_Work to complete_
Write down the listing again exactly as it appears below, without its pictures.

_Supplied information_
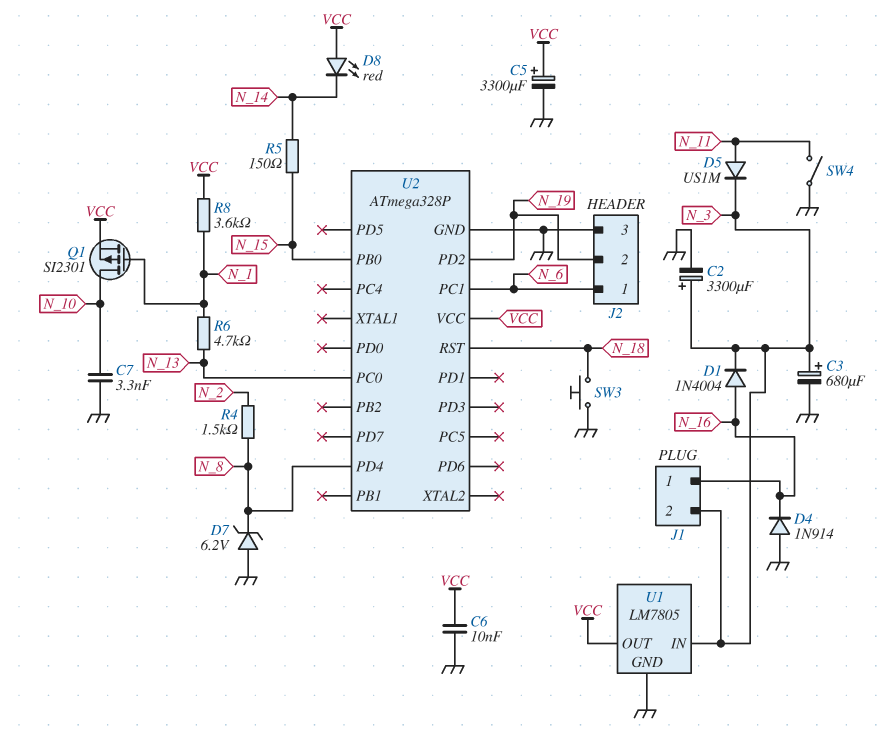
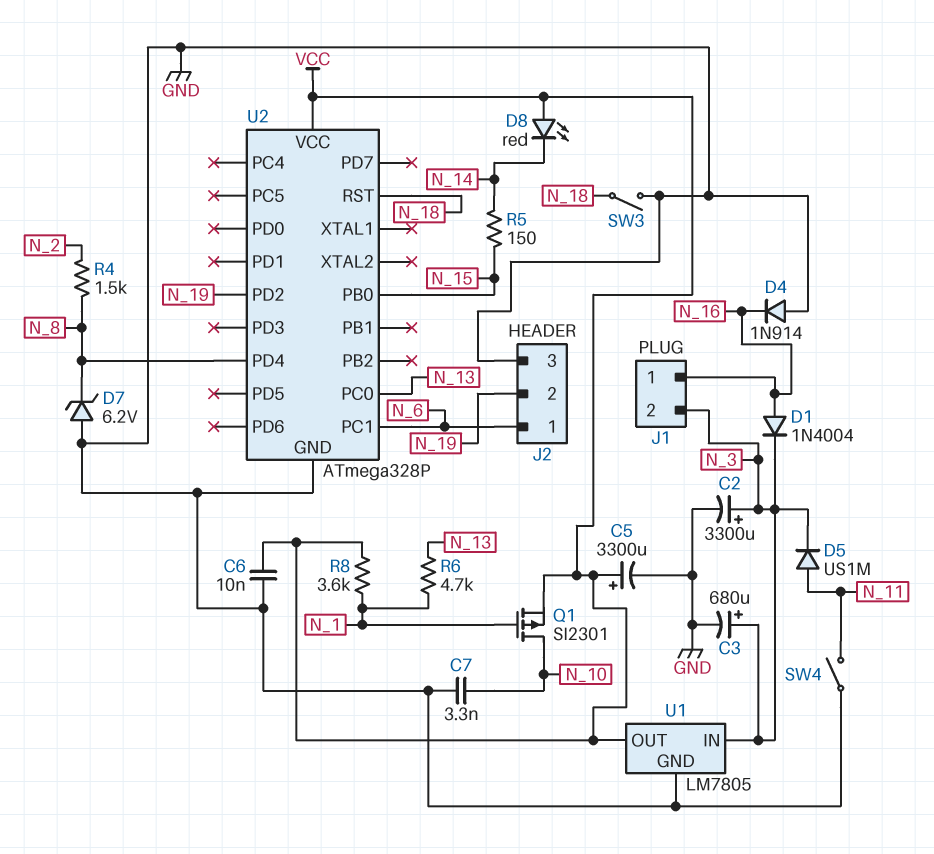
SW3: button (GND, N_18) -> switch (GND, N_18)

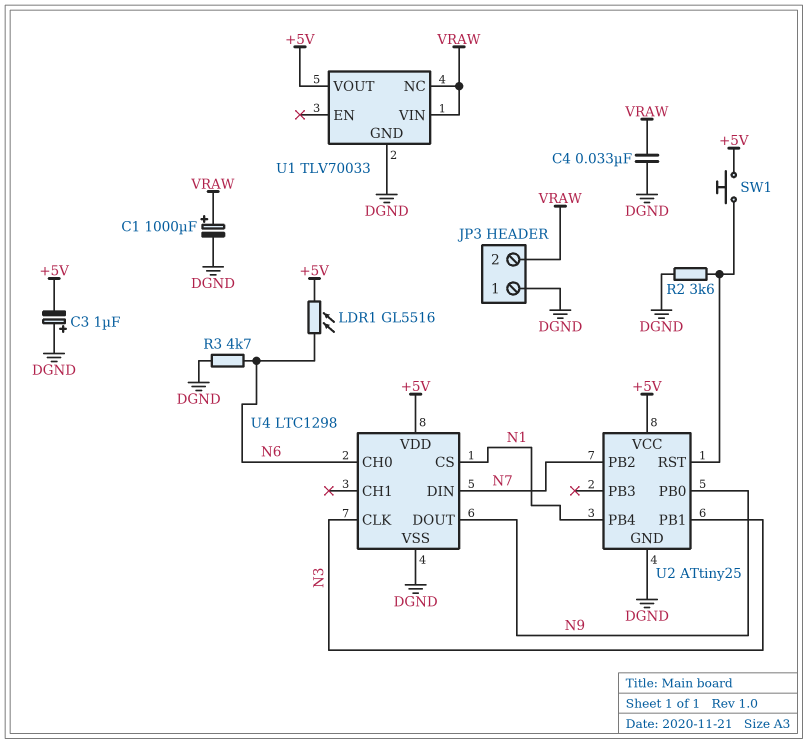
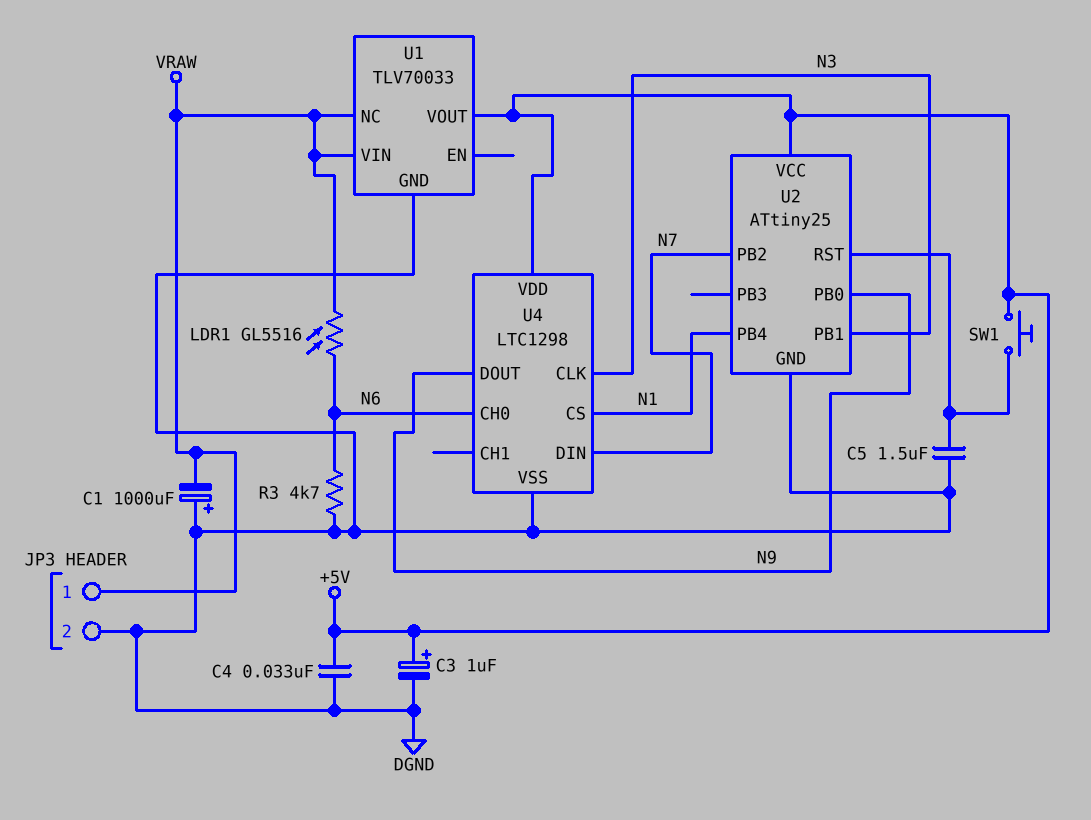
C1: 1000uF (plus VRAW, minus DGND) -> 1000uF (plus DGND, minus VRAW)
C3: 1uF (plus DGND, minus +5V) -> 1uF (plus +5V, minus DGND)
C4: 33nF (DGND, VRAW) -> 33nF (+5V, DGND)
C5: none -> 1.5uF (DGND, U2/RST)
JP3 pin 1: DGND -> VRAW
JP3 pin 2: VRAW -> DGND
LDR1: GL5516 (+5V, N6) -> GL5516 (N6, VRAW)
R2: 3.6k (DGND, U2/RST) -> none

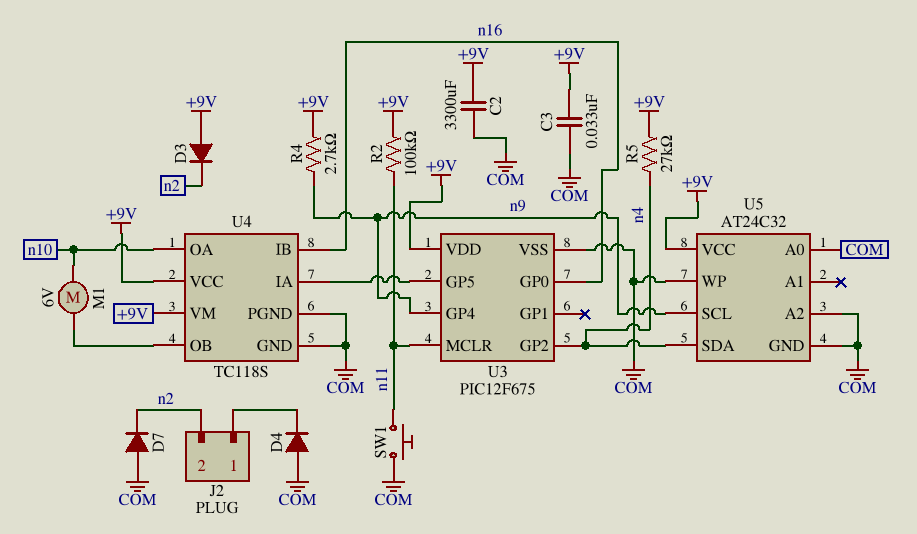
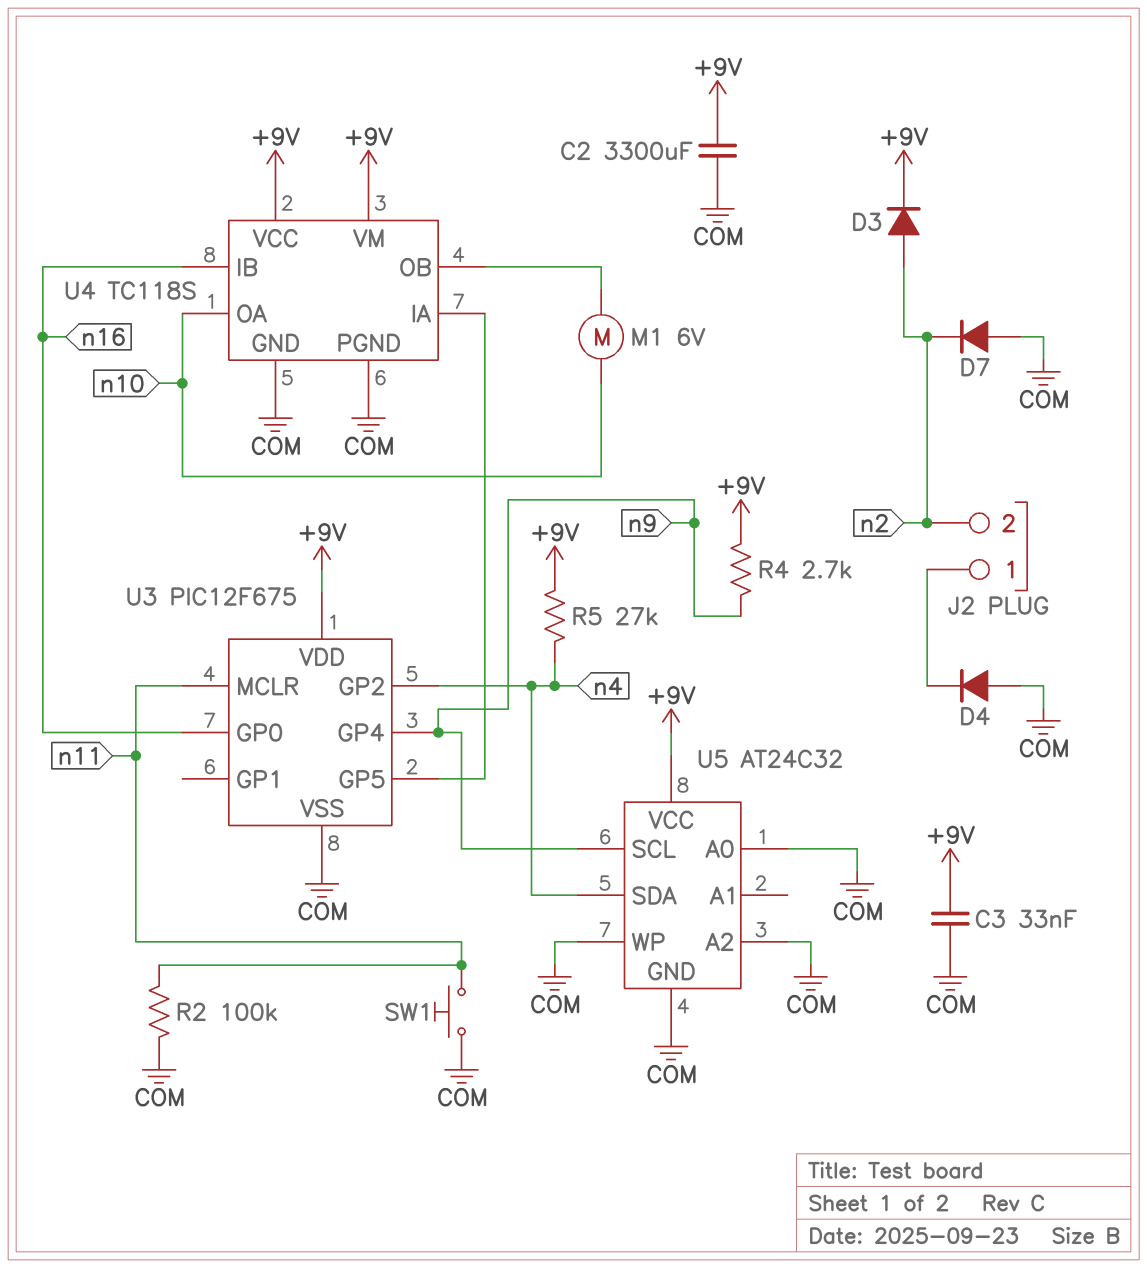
D3: diode (A +9V, K n2) -> diode (A n2, K +9V)
R2: 100k (+9V, n11) -> 100k (COM, n11)

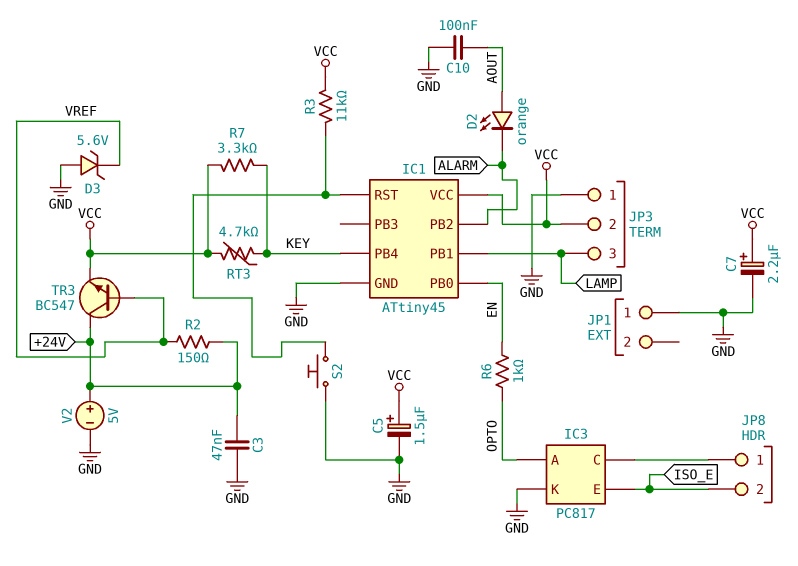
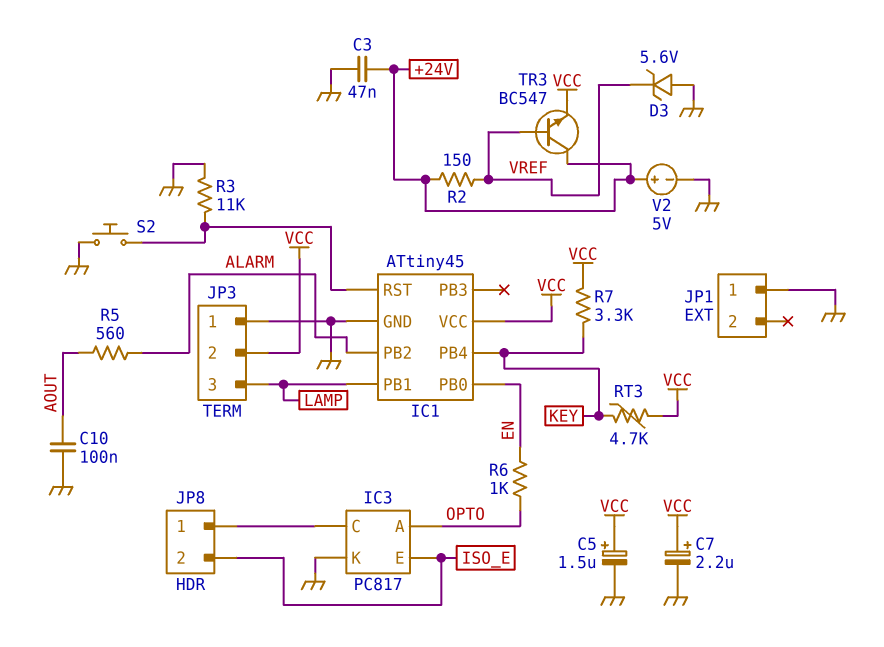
D2: LED orange (A AOUT, K ALARM) -> none
R3: 11k (IC1/RST, VCC) -> 11k (GND, IC1/RST)
R5: none -> 560 (ALARM, AOUT)

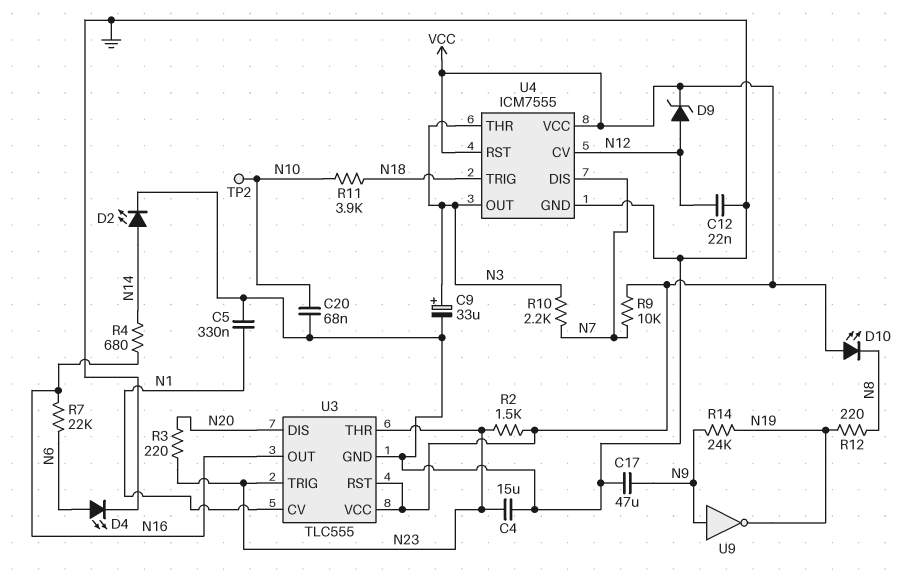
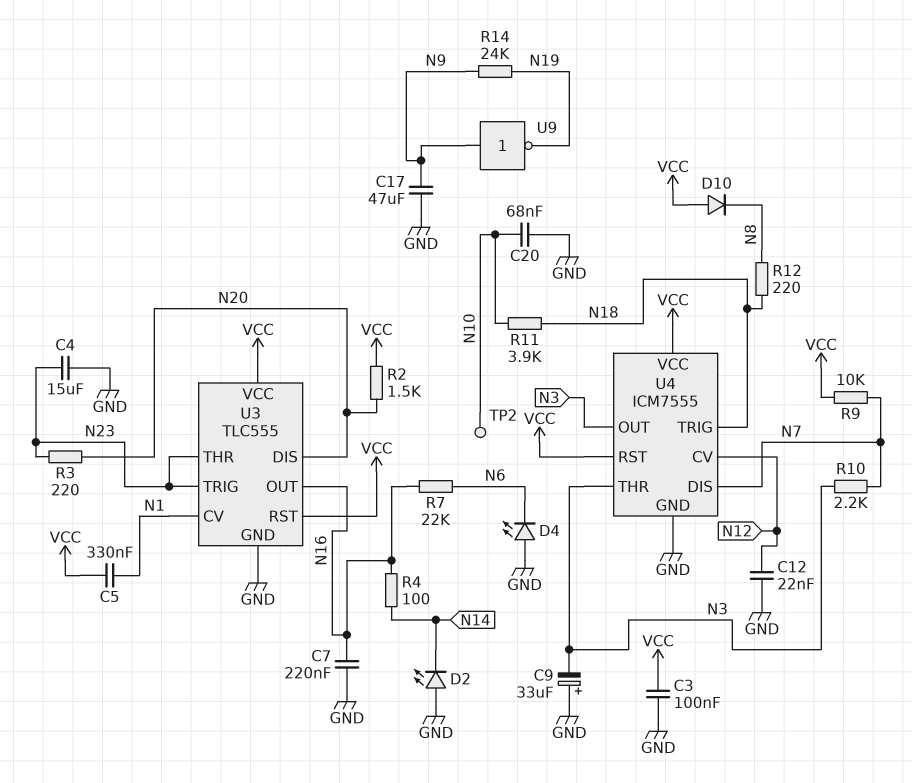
C3: none -> 100nF (GND, VCC)
C5: 330nF (GND, N1) -> 330nF (N1, VCC)
C7: none -> 220nF (GND, N16)
C9: 33uF (plus N3, minus GND) -> 33uF (plus GND, minus N3)
D2: LED (A N14, K GND) -> LED (A GND, K N14)
D4: LED (A N6, K GND) -> LED (A GND, K N6)
D9: zener (A N12, K VCC) -> none
D10: LED (A VCC, K N8) -> diode (A VCC, K N8)
R2: 1.5k (N23, VCC) -> 1.5k (N20, VCC)
R4: 680 (N14, N16) -> 100 (N14, N16)
R12: 220 (N8, N19) -> 220 (N8, N18)

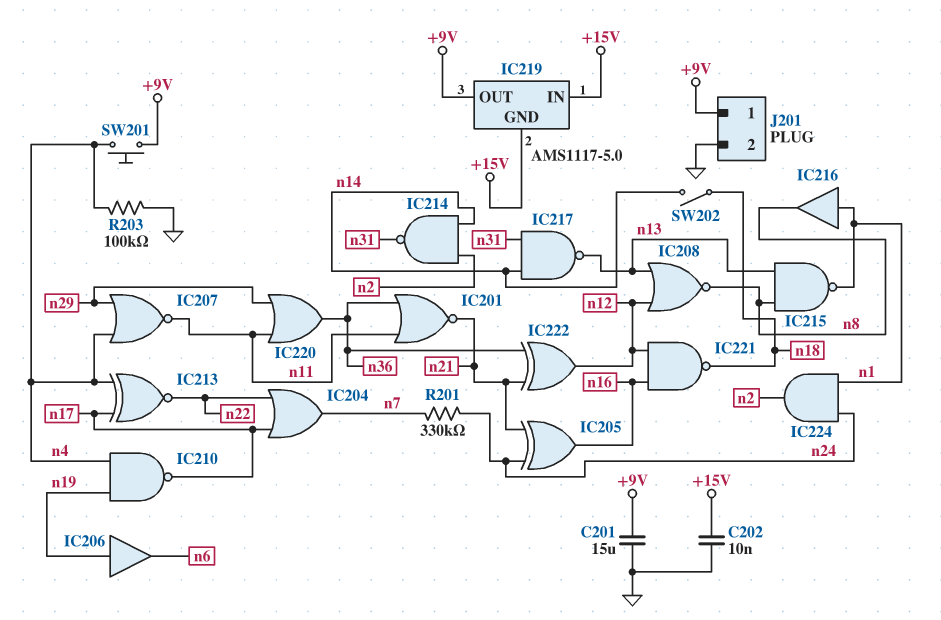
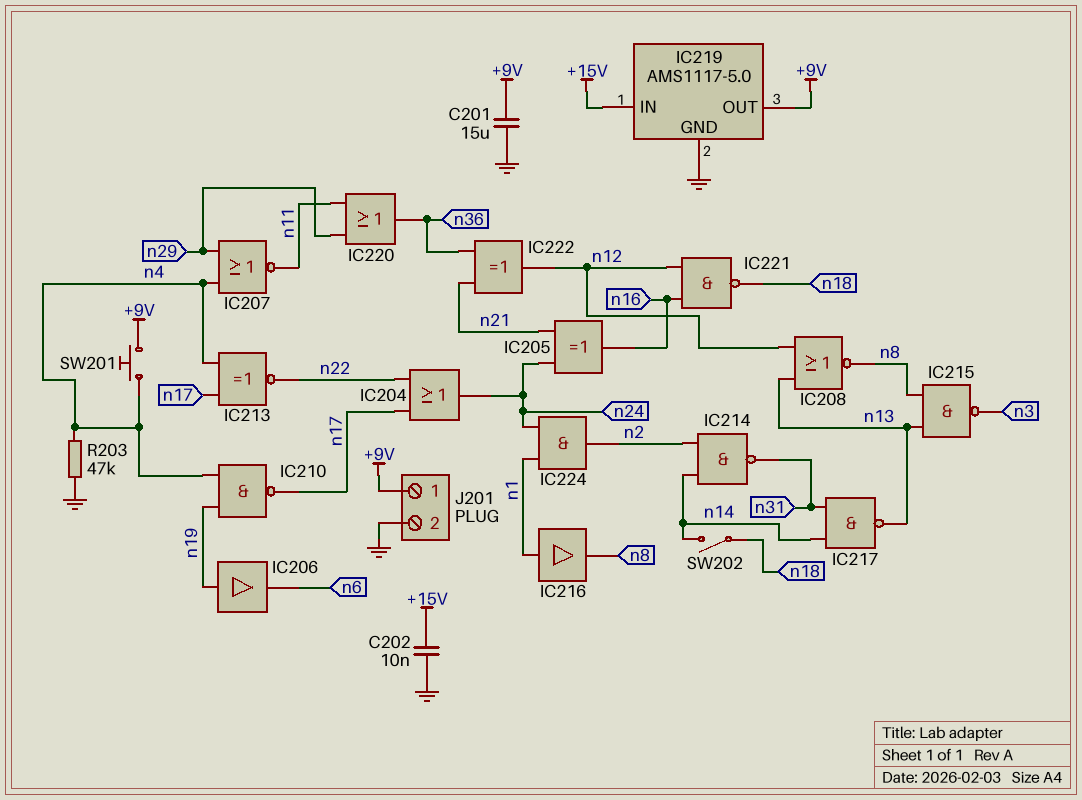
IC201: NOR (in n11, in n36, out n21) -> none
IC204: OR (in n17, in n22, out n7) -> OR (in n17, in n22, out n24)
IC215: NAND (in n8, in n13, out n1) -> NAND (in n8, in n13, out n3)
IC219 pin GND: +15V -> GND
R201: 330k (n7, n24) -> none
R203: 100k (GND, n4) -> 47k (GND, n4)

_Exercise solution_
SW3: button (GND, N_18) -> switch (GND, N_18)

C1: 1000uF (plus VRAW, minus DGND) -> 1000uF (plus DGND, minus VRAW)
C3: 1uF (plus DGND, minus +5V) -> 1uF (plus +5V, minus DGND)
C4: 33nF (DGND, VRAW) -> 33nF (+5V, DGND)
C5: none -> 1.5uF (DGND, U2/RST)
JP3 pin 1: DGND -> VRAW
JP3 pin 2: VRAW -> DGND
LDR1: GL5516 (+5V, N6) -> GL5516 (N6, VRAW)
R2: 3.6k (DGND, U2/RST) -> none

D3: diode (A +9V, K n2) -> diode (A n2, K +9V)
R2: 100k (+9V, n11) -> 100k (COM, n11)

D2: LED orange (A AOUT, K ALARM) -> none
R3: 11k (IC1/RST, VCC) -> 11k (GND, IC1/RST)
R5: none -> 560 (ALARM, AOUT)

C3: none -> 100nF (GND, VCC)
C5: 330nF (GND, N1) -> 330nF (N1, VCC)
C7: none -> 220nF (GND, N16)
C9: 33uF (plus N3, minus GND) -> 33uF (plus GND, minus N3)
D2: LED (A N14, K GND) -> LED (A GND, K N14)
D4: LED (A N6, K GND) -> LED (A GND, K N6)
D9: zener (A N12, K VCC) -> none
D10: LED (A VCC, K N8) -> diode (A VCC, K N8)
R2: 1.5k (N23, VCC) -> 1.5k (N20, VCC)
R4: 680 (N14, N16) -> 100 (N14, N16)
R12: 220 (N8, N19) -> 220 (N8, N18)

IC201: NOR (in n11, in n36, out n21) -> none
IC204: OR (in n17, in n22, out n7) -> OR (in n17, in n22, out n24)
IC215: NAND (in n8, in n13, out n1) -> NAND (in n8, in n13, out n3)
IC219 pin GND: +15V -> GND
R201: 330k (n7, n24) -> none
R203: 100k (GND, n4) -> 47k (GND, n4)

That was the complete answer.